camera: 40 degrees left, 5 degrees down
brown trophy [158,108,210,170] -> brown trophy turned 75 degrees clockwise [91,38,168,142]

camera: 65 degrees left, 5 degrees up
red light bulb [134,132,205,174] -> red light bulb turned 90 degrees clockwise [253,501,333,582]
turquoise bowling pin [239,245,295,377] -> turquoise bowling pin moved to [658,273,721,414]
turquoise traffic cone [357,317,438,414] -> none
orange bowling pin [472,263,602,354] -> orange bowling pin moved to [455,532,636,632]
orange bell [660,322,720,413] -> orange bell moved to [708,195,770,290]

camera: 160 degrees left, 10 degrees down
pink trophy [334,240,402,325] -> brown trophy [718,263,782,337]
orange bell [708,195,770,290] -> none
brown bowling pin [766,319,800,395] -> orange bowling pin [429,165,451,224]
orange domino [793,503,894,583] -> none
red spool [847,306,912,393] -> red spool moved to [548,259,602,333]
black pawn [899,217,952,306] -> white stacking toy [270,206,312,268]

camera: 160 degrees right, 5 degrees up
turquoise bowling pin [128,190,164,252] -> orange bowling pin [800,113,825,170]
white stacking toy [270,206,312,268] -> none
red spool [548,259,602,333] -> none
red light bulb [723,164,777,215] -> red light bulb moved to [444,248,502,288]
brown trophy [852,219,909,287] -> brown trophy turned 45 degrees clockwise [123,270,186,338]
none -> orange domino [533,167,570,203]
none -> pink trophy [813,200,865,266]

+ + +

INSTRUCTIONS TO FOLLOW:
The answer should be only the number of lines in the data that contain the string "moved".

THE COMPLETED TASK:
5